All of the data should be copied exactly, with the pictures left out.

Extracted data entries
----
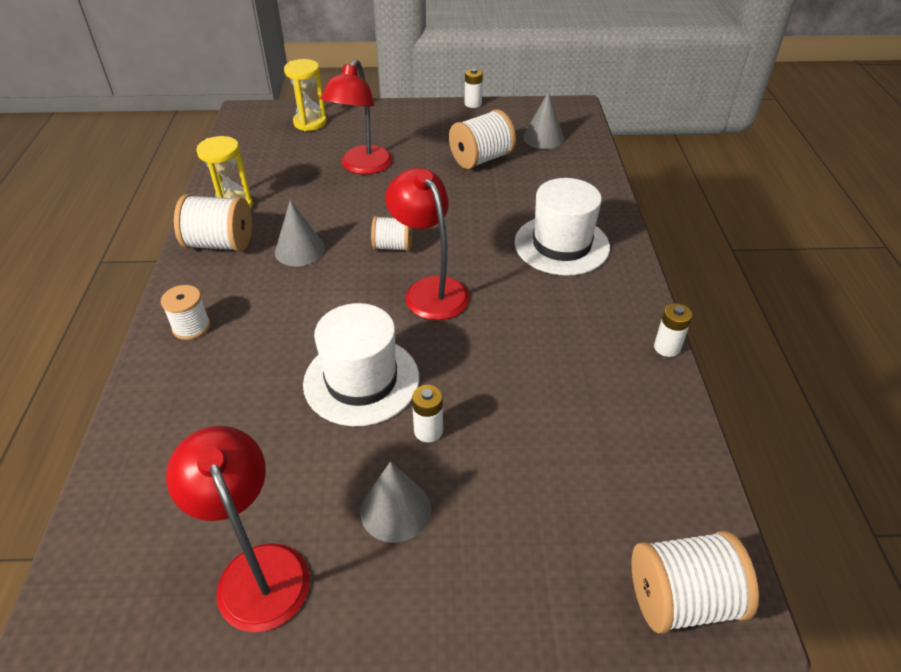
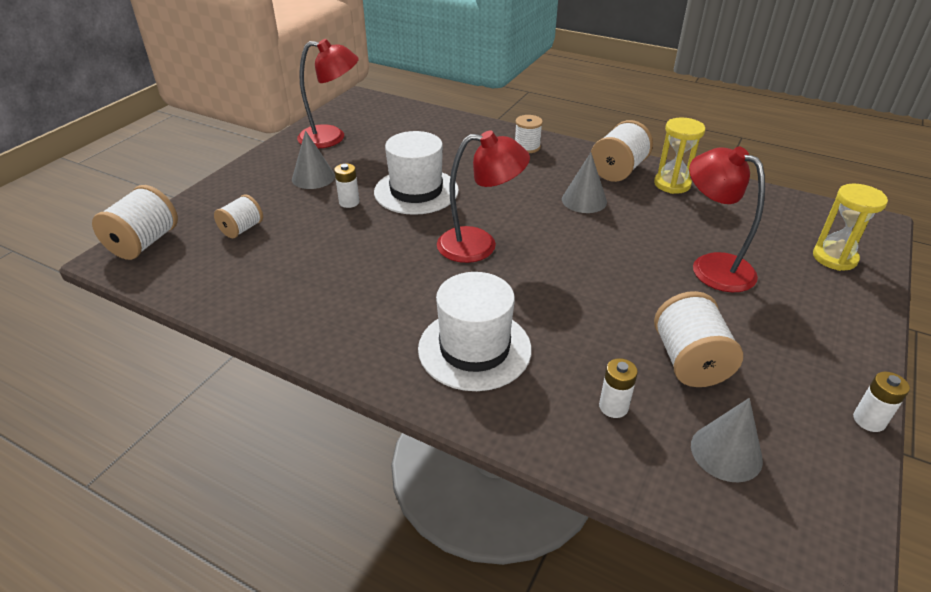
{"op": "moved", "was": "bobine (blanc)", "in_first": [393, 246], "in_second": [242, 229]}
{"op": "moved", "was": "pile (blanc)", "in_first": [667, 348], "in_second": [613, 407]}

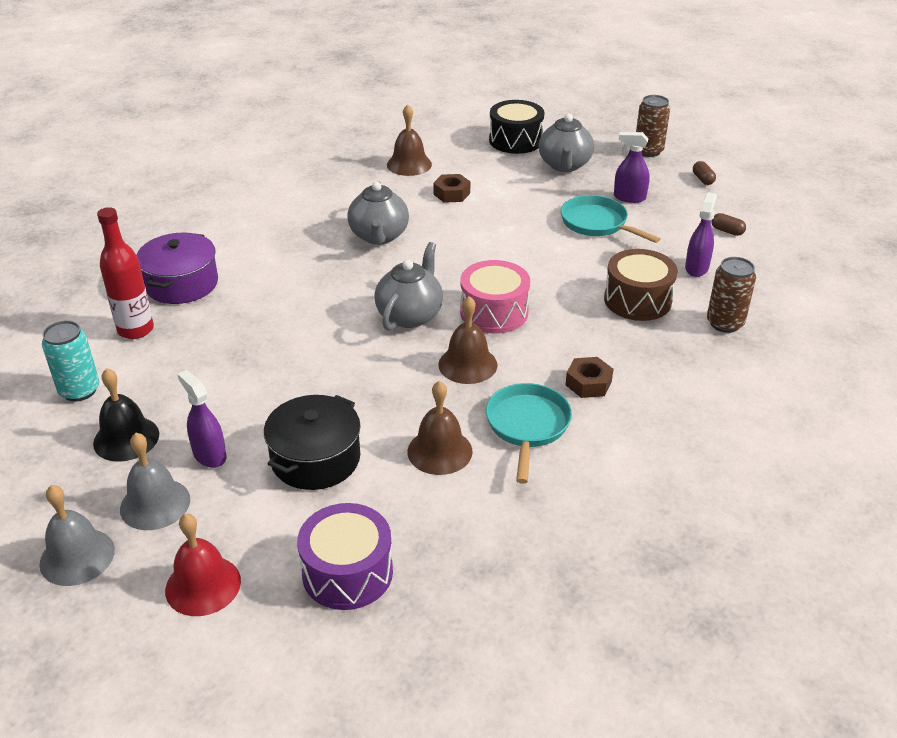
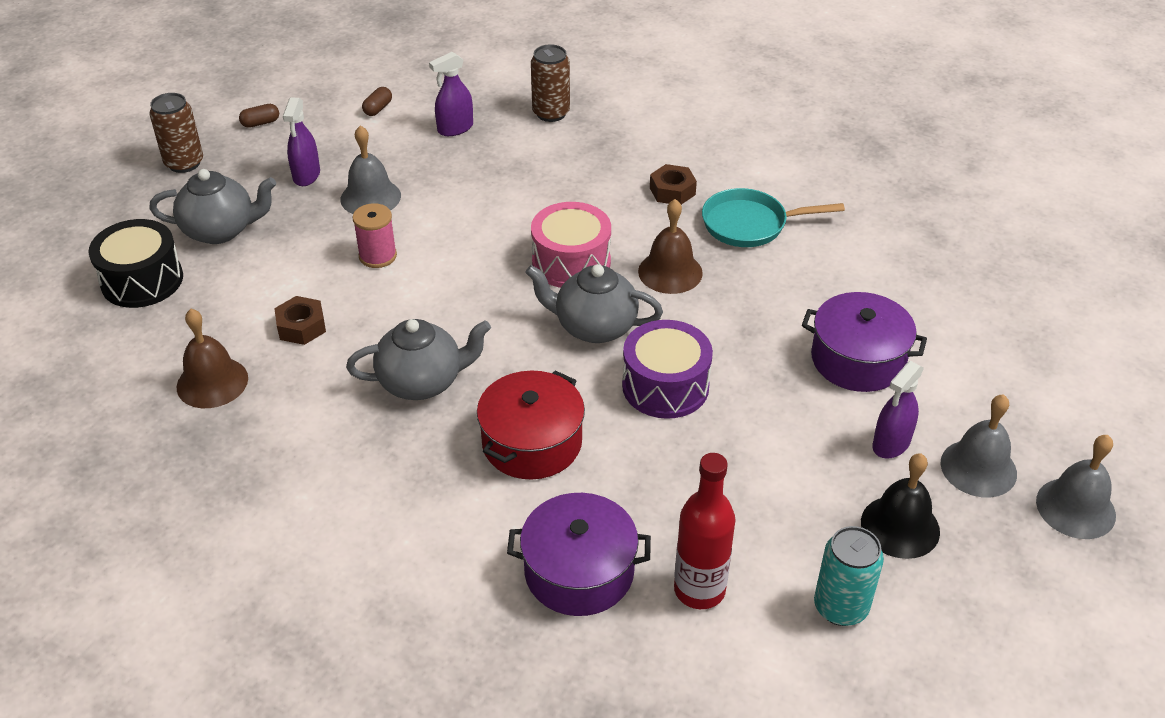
{"op": "replaced", "was": "poêle (turquoise)", "now": "cloche (gris)", "in_first": [597, 223], "in_second": [370, 197]}
{"op": "added", "now": "bobine (rose)", "in_second": [378, 256]}
{"op": "turned", "was": "vaporisateur (violet)", "in_first": [696, 268], "in_second": [455, 128], "clockwise": -45}
{"op": "added", "now": "marmite (rouge)", "in_second": [532, 442]}
{"op": "moved", "was": "tambour (violet)", "in_first": [347, 572], "in_second": [665, 386]}
{"op": "recoloured", "was": "marmite (noir)", "now": "marmite (violet)", "in_first": [315, 459], "in_second": [858, 359]}
{"op": "removed", "was": "cloche (rouge)", "in_first": [203, 585]}
{"op": "removed", "was": "cloche (marron)", "in_first": [439, 451]}
{"op": "removed", "was": "tambour (marron)", "in_first": [637, 300]}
----
* _REPLY_:
{"op": "moved", "was": "bobine (blanc)", "in_first": [393, 246], "in_second": [242, 229]}
{"op": "moved", "was": "pile (blanc)", "in_first": [667, 348], "in_second": [613, 407]}

{"op": "replaced", "was": "poêle (turquoise)", "now": "cloche (gris)", "in_first": [597, 223], "in_second": [370, 197]}
{"op": "added", "now": "bobine (rose)", "in_second": [378, 256]}
{"op": "turned", "was": "vaporisateur (violet)", "in_first": [696, 268], "in_second": [455, 128], "clockwise": -45}
{"op": "added", "now": "marmite (rouge)", "in_second": [532, 442]}
{"op": "moved", "was": "tambour (violet)", "in_first": [347, 572], "in_second": [665, 386]}
{"op": "recoloured", "was": "marmite (noir)", "now": "marmite (violet)", "in_first": [315, 459], "in_second": [858, 359]}
{"op": "removed", "was": "cloche (rouge)", "in_first": [203, 585]}
{"op": "removed", "was": "cloche (marron)", "in_first": [439, 451]}
{"op": "removed", "was": "tambour (marron)", "in_first": [637, 300]}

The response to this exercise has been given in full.